[[ MATERIAL FOR THIS EXERCISE open ]]

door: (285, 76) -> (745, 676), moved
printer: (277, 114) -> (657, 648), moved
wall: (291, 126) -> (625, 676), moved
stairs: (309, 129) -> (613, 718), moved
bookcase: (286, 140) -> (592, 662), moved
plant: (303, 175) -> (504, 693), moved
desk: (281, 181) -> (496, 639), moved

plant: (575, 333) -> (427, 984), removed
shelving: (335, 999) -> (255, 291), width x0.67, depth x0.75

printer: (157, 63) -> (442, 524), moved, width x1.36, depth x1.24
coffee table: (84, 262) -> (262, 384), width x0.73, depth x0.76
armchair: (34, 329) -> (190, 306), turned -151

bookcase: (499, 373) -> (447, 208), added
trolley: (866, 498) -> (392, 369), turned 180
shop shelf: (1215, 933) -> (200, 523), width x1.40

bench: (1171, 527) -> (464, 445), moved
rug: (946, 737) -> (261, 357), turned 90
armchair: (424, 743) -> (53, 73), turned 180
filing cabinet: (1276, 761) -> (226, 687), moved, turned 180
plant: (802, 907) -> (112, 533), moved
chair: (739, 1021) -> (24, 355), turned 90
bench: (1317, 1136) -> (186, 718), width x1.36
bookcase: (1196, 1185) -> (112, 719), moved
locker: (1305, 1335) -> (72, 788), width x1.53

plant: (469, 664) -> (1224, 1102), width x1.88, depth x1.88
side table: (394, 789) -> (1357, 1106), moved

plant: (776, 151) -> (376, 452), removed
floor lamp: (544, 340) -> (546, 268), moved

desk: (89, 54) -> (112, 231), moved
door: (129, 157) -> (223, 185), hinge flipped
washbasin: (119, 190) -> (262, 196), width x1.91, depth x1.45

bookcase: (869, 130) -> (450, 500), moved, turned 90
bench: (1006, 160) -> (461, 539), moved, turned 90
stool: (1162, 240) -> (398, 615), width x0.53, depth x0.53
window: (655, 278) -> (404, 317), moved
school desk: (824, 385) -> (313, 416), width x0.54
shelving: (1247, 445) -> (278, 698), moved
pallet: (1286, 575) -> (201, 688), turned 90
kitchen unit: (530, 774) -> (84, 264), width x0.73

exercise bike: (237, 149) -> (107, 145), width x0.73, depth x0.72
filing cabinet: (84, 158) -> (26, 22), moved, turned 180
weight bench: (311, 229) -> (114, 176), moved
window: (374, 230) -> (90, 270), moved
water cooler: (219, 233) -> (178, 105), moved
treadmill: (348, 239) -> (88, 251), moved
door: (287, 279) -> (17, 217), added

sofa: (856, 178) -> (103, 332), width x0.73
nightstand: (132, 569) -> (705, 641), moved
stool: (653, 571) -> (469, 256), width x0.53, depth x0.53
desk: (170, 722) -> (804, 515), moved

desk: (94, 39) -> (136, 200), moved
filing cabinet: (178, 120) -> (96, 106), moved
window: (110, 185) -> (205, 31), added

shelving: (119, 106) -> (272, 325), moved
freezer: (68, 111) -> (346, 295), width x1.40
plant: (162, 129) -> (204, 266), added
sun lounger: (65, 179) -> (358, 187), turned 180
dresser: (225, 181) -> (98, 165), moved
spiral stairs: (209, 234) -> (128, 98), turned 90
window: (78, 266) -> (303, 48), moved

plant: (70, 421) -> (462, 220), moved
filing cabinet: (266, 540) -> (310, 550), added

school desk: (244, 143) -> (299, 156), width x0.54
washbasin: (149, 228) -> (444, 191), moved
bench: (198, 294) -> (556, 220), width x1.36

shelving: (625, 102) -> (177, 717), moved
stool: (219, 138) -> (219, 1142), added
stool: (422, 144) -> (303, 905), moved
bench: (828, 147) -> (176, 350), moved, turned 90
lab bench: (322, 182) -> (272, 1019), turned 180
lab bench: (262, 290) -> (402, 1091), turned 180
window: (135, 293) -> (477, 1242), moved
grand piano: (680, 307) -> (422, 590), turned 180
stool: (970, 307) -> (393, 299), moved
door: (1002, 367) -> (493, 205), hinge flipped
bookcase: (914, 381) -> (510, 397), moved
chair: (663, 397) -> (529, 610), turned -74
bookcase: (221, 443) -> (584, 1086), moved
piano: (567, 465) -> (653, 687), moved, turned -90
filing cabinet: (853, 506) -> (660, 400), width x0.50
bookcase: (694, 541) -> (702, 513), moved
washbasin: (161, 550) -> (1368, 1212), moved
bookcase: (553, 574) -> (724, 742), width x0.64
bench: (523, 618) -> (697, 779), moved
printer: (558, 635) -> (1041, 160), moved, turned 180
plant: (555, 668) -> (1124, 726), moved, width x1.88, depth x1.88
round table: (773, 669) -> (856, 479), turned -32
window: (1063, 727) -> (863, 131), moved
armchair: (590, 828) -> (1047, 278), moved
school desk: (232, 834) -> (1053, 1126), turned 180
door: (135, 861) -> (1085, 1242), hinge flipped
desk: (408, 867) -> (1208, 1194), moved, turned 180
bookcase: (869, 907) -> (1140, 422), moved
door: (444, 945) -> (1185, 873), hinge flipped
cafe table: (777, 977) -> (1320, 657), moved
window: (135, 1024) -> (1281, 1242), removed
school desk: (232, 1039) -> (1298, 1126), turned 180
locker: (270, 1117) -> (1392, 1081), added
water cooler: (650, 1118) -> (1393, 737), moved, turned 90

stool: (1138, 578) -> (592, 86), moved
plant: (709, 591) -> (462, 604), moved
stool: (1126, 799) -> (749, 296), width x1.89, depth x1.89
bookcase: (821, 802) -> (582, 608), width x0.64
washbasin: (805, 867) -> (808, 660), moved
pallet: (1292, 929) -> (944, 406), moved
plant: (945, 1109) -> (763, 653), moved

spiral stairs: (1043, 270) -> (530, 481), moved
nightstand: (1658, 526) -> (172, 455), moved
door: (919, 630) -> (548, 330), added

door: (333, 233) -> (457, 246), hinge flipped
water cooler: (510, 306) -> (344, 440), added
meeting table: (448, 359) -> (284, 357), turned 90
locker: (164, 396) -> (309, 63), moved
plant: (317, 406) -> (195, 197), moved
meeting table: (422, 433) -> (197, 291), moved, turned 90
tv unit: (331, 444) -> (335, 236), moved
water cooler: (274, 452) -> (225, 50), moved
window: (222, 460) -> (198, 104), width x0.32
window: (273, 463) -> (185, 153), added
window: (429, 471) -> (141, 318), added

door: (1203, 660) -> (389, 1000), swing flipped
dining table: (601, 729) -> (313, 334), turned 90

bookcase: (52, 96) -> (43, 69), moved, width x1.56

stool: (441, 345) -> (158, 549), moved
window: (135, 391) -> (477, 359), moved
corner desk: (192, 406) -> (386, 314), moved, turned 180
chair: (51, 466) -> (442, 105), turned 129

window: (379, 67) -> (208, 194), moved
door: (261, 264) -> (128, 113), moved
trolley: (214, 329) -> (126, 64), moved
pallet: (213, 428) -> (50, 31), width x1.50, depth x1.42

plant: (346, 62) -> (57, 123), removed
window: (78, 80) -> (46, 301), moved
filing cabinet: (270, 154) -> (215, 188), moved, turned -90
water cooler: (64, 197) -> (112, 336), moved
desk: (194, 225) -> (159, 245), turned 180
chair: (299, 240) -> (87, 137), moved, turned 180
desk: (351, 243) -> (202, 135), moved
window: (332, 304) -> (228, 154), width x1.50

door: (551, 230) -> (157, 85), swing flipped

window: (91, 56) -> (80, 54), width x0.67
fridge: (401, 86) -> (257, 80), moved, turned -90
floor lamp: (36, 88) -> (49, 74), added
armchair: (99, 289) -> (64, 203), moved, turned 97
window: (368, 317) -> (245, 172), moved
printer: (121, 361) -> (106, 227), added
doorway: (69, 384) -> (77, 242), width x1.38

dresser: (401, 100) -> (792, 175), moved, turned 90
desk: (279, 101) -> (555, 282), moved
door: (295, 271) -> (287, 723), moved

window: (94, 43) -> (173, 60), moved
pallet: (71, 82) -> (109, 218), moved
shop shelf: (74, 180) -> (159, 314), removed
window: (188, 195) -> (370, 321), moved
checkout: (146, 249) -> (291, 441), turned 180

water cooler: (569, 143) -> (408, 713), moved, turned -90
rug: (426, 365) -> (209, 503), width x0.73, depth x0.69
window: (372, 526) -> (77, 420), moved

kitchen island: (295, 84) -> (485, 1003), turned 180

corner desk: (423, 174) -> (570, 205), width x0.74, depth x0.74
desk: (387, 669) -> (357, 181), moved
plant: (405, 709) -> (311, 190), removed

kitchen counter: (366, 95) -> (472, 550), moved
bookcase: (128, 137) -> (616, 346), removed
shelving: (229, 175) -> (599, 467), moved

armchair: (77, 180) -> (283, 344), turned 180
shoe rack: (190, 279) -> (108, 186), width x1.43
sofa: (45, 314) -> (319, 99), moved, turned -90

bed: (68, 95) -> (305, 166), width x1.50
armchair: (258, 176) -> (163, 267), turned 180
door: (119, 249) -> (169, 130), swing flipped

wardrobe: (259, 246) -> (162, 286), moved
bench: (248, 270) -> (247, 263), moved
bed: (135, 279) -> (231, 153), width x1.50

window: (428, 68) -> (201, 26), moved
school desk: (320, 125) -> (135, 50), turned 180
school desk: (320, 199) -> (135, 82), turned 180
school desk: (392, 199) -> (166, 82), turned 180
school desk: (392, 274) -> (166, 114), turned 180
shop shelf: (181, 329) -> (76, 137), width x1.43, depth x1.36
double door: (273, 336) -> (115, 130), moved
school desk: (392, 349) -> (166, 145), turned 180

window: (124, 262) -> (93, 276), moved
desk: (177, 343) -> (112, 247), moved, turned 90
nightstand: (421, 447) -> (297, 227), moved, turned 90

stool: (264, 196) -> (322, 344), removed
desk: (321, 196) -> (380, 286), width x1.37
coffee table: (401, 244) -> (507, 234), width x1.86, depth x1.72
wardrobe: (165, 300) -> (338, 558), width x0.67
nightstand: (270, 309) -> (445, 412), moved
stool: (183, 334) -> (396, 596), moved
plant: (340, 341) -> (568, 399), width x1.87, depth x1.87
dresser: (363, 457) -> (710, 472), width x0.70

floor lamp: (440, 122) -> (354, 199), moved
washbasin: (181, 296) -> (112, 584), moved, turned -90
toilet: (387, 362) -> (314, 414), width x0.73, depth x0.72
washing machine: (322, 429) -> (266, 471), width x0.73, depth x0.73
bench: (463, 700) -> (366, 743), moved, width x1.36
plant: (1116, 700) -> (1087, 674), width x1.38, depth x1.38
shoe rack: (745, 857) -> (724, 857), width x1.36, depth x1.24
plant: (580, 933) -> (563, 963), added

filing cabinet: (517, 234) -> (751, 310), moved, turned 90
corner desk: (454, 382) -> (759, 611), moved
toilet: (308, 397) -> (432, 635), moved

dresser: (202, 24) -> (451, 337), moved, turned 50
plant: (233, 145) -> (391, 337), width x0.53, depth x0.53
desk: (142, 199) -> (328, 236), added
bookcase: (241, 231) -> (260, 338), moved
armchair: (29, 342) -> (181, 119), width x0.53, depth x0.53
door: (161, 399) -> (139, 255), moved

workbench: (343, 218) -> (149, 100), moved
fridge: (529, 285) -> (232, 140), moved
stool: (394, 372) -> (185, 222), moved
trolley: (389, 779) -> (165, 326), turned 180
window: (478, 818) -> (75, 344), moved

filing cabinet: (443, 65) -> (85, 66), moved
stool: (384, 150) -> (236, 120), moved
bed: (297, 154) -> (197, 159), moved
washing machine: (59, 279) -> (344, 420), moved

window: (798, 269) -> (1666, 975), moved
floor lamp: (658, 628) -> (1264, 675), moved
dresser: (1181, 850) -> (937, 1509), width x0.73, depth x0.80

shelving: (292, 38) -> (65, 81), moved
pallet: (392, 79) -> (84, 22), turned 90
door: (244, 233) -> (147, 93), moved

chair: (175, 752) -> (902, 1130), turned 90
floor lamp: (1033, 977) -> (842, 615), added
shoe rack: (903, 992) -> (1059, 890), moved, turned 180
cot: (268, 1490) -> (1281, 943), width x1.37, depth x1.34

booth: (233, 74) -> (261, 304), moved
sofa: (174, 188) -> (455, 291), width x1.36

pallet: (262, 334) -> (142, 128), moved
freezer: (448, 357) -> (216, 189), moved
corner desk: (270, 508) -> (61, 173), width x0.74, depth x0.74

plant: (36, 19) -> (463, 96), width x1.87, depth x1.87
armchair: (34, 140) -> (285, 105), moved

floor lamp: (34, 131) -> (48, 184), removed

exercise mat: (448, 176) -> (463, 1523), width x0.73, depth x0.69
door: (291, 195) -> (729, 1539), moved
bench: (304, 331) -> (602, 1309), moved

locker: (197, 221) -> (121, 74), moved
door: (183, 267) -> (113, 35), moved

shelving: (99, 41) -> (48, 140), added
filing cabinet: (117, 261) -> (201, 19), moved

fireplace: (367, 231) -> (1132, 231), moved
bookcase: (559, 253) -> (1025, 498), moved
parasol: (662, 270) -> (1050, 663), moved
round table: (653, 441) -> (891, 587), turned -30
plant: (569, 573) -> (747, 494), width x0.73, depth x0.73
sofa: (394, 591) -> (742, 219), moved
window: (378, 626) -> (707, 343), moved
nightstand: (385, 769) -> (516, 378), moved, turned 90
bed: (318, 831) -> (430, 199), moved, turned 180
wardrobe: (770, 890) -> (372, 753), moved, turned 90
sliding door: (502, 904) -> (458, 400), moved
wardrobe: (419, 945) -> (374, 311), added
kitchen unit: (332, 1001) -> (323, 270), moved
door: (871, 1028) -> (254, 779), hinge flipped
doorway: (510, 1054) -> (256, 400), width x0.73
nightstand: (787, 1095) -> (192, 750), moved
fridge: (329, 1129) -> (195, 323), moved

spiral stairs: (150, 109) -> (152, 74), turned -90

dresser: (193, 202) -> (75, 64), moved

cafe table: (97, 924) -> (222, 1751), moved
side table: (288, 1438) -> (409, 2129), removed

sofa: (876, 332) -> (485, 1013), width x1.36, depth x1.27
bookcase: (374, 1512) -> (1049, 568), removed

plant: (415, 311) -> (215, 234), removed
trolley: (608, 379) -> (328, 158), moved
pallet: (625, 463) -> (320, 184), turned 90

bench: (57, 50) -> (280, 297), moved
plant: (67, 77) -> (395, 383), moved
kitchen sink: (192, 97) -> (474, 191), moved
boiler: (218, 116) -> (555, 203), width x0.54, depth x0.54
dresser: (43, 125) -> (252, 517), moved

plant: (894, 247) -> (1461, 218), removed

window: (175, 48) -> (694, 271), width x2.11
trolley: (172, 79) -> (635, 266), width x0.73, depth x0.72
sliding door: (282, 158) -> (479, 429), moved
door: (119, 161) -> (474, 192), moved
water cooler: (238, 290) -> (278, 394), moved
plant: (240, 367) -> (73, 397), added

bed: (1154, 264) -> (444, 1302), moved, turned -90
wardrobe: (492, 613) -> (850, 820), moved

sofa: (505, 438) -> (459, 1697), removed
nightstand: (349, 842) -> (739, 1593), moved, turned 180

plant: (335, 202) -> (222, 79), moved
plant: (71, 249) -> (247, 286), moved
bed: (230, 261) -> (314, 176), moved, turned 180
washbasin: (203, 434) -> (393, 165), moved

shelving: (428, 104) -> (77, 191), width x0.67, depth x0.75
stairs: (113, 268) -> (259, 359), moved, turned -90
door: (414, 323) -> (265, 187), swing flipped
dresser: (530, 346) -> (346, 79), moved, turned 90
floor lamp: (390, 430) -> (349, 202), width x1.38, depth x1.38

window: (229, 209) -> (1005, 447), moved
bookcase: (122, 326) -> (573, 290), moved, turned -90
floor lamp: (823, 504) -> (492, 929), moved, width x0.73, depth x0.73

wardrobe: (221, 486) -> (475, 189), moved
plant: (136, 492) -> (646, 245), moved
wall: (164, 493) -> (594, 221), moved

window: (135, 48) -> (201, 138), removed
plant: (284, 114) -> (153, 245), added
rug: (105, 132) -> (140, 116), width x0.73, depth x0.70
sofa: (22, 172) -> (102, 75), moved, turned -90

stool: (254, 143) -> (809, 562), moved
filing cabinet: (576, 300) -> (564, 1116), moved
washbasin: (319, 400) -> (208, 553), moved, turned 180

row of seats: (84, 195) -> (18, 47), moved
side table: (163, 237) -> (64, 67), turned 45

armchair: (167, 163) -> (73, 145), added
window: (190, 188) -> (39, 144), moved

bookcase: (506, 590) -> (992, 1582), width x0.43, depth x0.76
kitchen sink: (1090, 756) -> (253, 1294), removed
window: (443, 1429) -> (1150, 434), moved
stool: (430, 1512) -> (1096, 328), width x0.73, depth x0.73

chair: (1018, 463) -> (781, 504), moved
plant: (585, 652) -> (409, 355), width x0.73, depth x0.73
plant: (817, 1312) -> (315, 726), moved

[[ MATERIAL FOR THIS EXERCISE closed ]]

INSTRUCTIONS TO FOLLOW: From the material above, copy exactly the lines between the line holding "shelving: (428, 104)" and the line holding "bookcase: (122, 326)", inclusive, and only those.

RESULT OF THIS TASK:
shelving: (428, 104) -> (77, 191), width x0.67, depth x0.75
stairs: (113, 268) -> (259, 359), moved, turned -90
door: (414, 323) -> (265, 187), swing flipped
dresser: (530, 346) -> (346, 79), moved, turned 90
floor lamp: (390, 430) -> (349, 202), width x1.38, depth x1.38

window: (229, 209) -> (1005, 447), moved
bookcase: (122, 326) -> (573, 290), moved, turned -90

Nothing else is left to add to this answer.